### EXERCISE INPUT

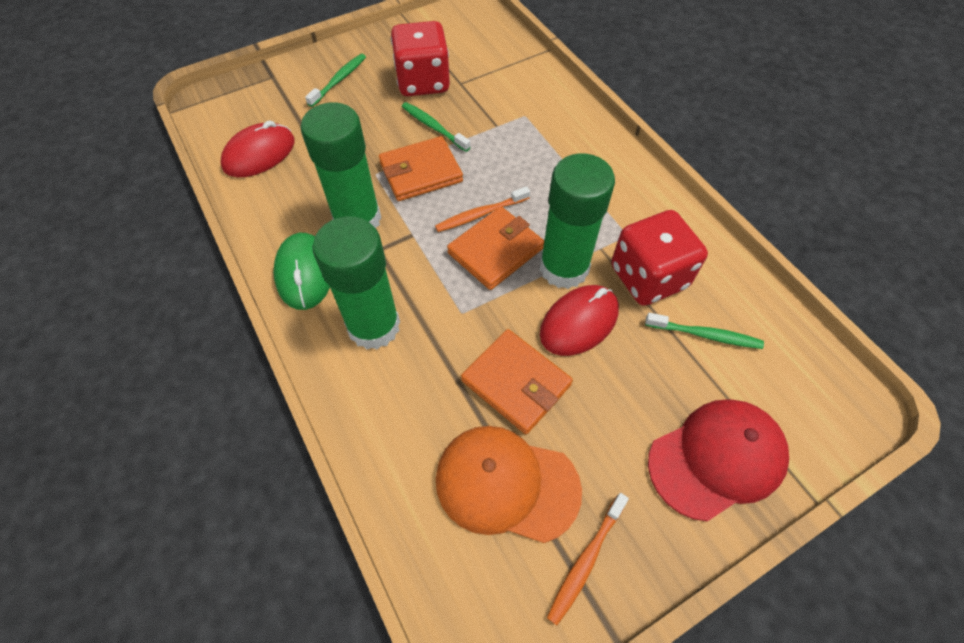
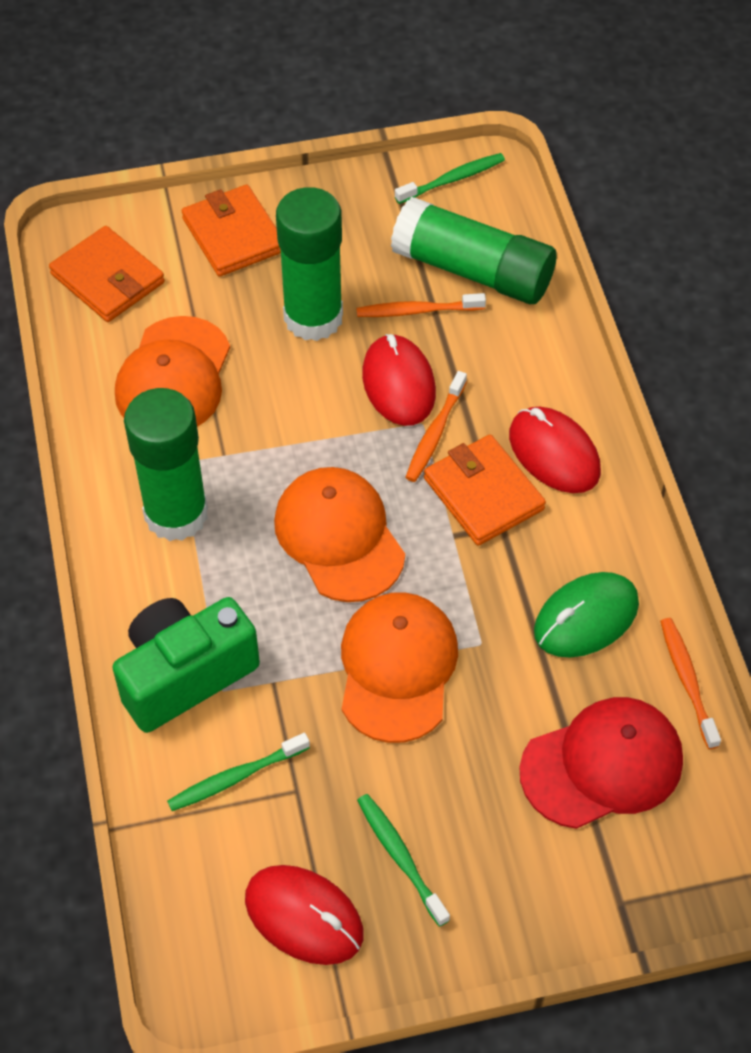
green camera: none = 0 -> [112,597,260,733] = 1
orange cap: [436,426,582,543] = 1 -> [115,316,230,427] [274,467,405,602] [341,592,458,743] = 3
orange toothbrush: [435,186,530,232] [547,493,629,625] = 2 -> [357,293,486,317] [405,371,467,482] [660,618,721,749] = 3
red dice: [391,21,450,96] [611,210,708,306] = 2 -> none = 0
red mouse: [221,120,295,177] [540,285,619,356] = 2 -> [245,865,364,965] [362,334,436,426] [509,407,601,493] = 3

######
### EXERCISE INPUT

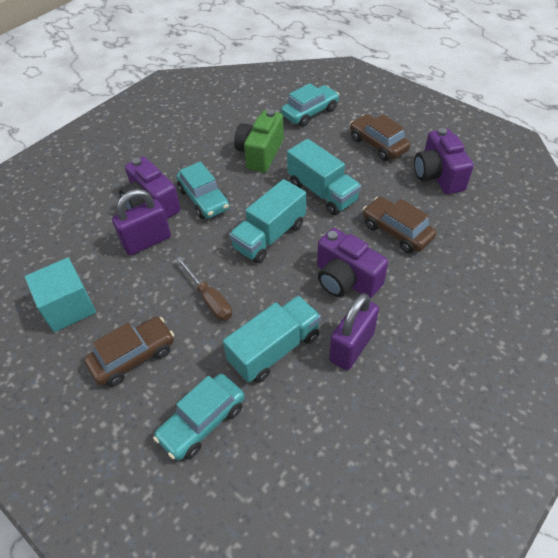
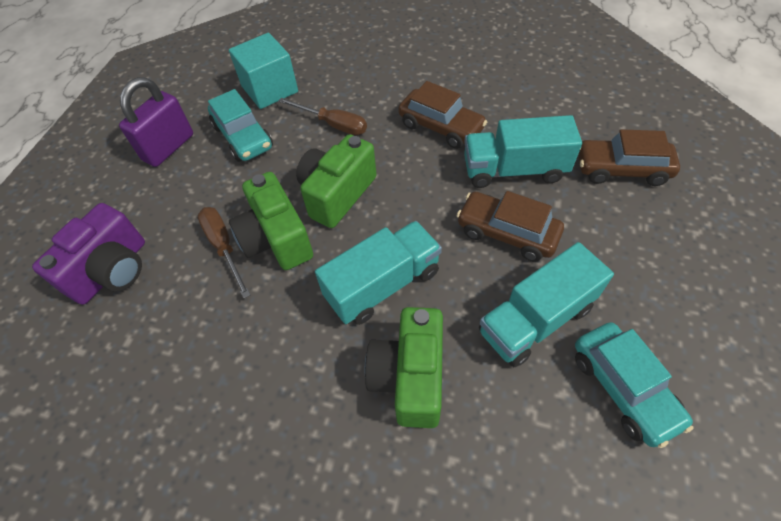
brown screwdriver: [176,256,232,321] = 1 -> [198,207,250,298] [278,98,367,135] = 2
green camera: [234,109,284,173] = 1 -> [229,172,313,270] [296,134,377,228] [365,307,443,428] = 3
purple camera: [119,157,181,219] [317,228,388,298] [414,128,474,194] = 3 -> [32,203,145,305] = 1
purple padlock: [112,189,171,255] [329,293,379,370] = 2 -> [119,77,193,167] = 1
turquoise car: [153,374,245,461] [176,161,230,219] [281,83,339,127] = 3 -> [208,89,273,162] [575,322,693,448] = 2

######

■ **TASK BRIEF**:
Among the records above, a stretch begins at the line containing "brown screwdriver: [176,256,232,321]" and ends at the line containing "turquoise car: [153,374,245,461]". Restate that stretch word for word, and nothing else.

■ **REPLY TO THE EXERCISE**:
brown screwdriver: [176,256,232,321] = 1 -> [198,207,250,298] [278,98,367,135] = 2
green camera: [234,109,284,173] = 1 -> [229,172,313,270] [296,134,377,228] [365,307,443,428] = 3
purple camera: [119,157,181,219] [317,228,388,298] [414,128,474,194] = 3 -> [32,203,145,305] = 1
purple padlock: [112,189,171,255] [329,293,379,370] = 2 -> [119,77,193,167] = 1
turquoise car: [153,374,245,461] [176,161,230,219] [281,83,339,127] = 3 -> [208,89,273,162] [575,322,693,448] = 2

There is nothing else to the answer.